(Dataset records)
···

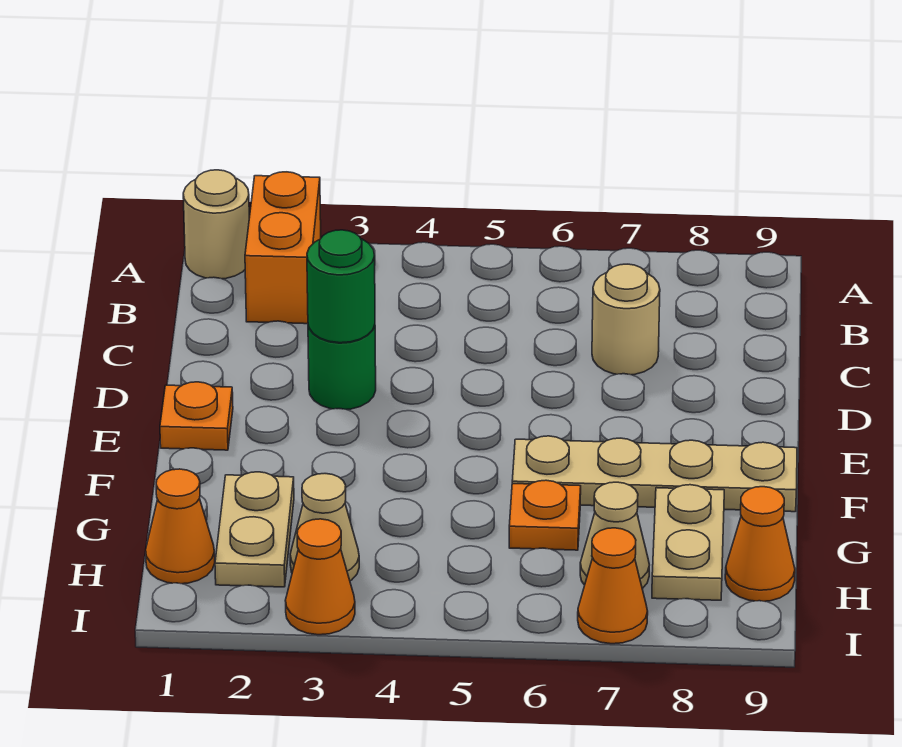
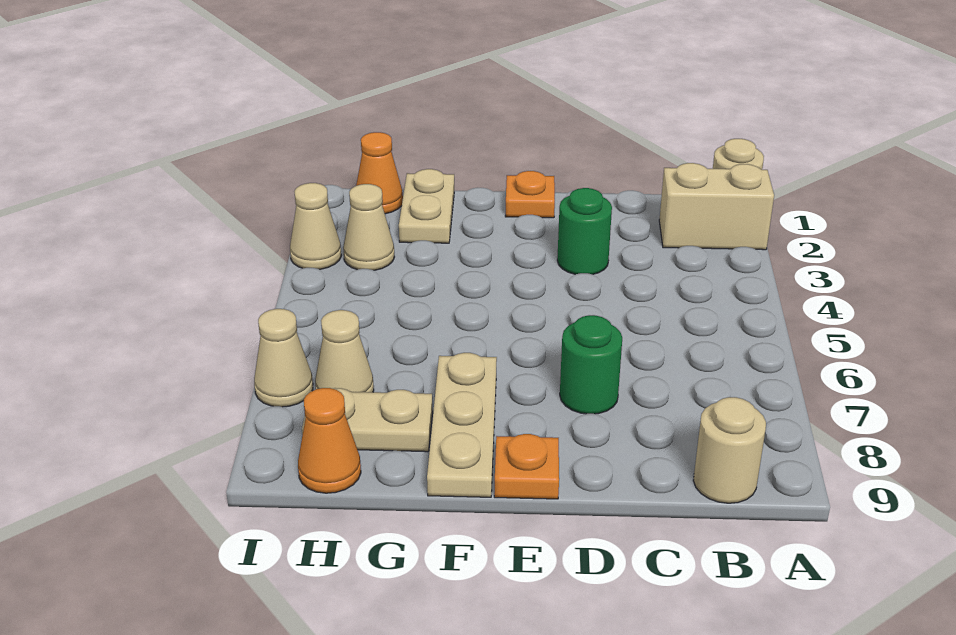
orange brick A2:B2 level 1 -> tan brick A2:B2 level 1
tan round brick C7 level 1 -> tan round brick B9 level 1
green round brick D3 level 2 -> green round brick D7 level 1
tan plate F6:F9 level 1 -> tan plate F7:F9 level 1
tan plate G2:H2 level 1 -> tan plate G1:G2 level 1
orange plate G6 level 1 -> orange plate E9 level 1
orange cone I3 level 1 -> tan cone I3 level 1
orange cone I7 level 1 -> tan cone I7 level 1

···

The pictures in the data should be omitted, and every remaining line set down exactly.

• **SOLUTION TO THIS PROBLEM**
orange brick A2:B2 level 1 -> tan brick A2:B2 level 1
tan round brick C7 level 1 -> tan round brick B9 level 1
green round brick D3 level 2 -> green round brick D7 level 1
tan plate F6:F9 level 1 -> tan plate F7:F9 level 1
tan plate G2:H2 level 1 -> tan plate G1:G2 level 1
orange plate G6 level 1 -> orange plate E9 level 1
orange cone I3 level 1 -> tan cone I3 level 1
orange cone I7 level 1 -> tan cone I7 level 1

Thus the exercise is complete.